→ Task prompt:
From the data below, set down exactly the lines between the one holding "D1: zener 3.3V (A VS, K AGND) -> none" and the one holding "U1 pin ADJ: FB -> AGND", inclusive, and no others.

→ Records shown:
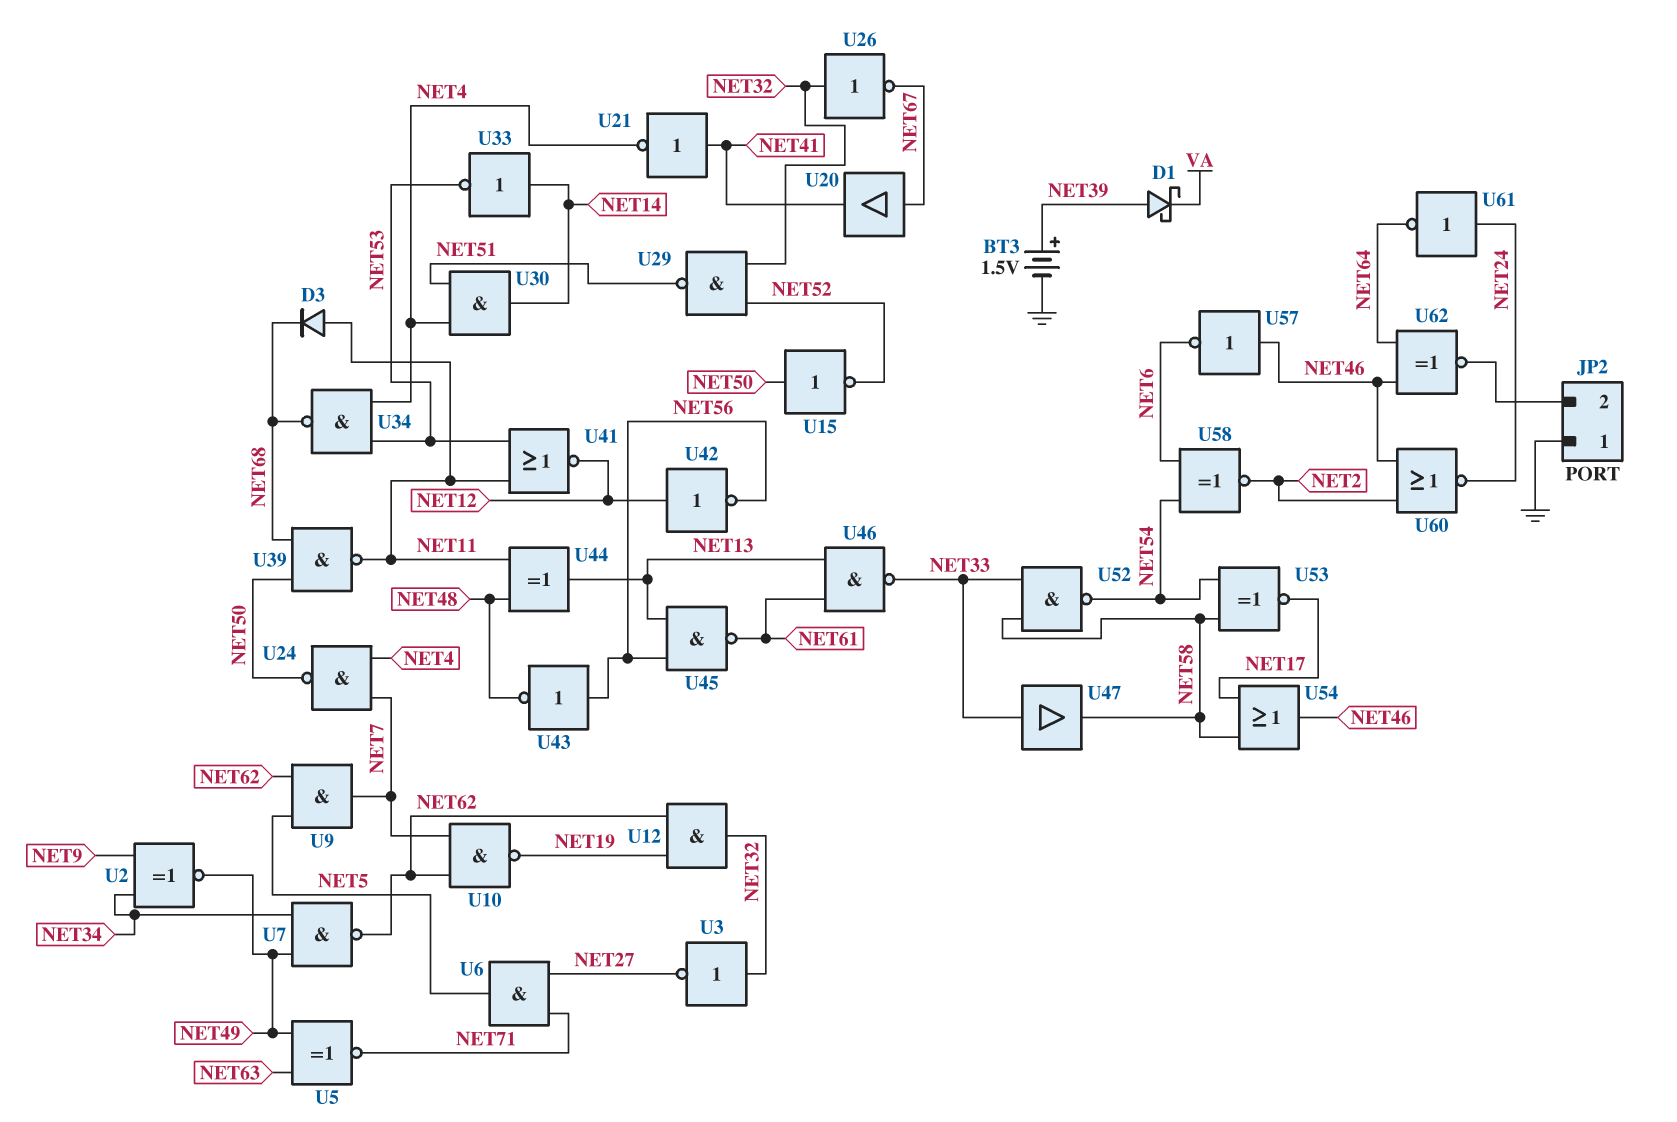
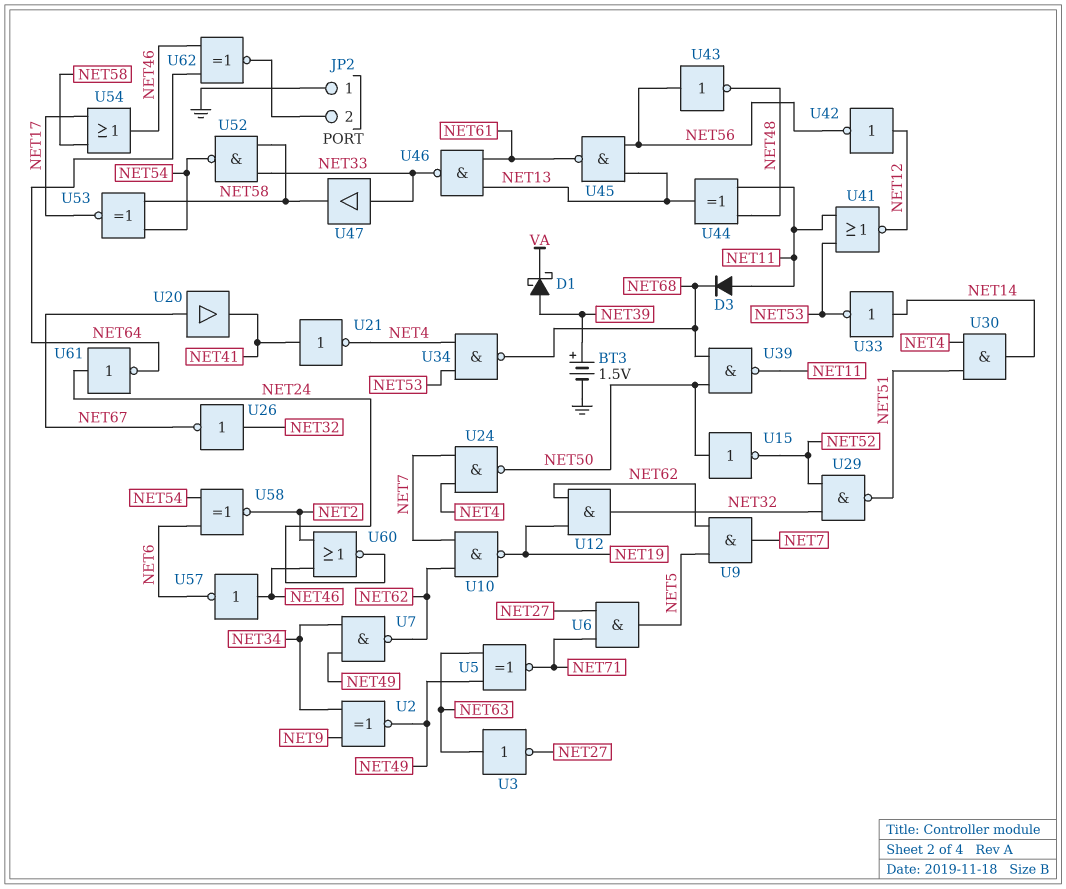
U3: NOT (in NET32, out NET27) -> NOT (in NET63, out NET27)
==
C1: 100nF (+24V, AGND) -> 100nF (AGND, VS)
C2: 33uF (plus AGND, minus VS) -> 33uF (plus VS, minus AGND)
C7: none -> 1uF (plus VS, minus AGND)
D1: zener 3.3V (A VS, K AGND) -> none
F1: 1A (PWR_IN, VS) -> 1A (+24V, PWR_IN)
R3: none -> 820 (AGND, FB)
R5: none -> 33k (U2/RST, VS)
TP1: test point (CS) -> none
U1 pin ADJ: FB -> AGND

→ Solution:
D1: zener 3.3V (A VS, K AGND) -> none
F1: 1A (PWR_IN, VS) -> 1A (+24V, PWR_IN)
R3: none -> 820 (AGND, FB)
R5: none -> 33k (U2/RST, VS)
TP1: test point (CS) -> none
U1 pin ADJ: FB -> AGND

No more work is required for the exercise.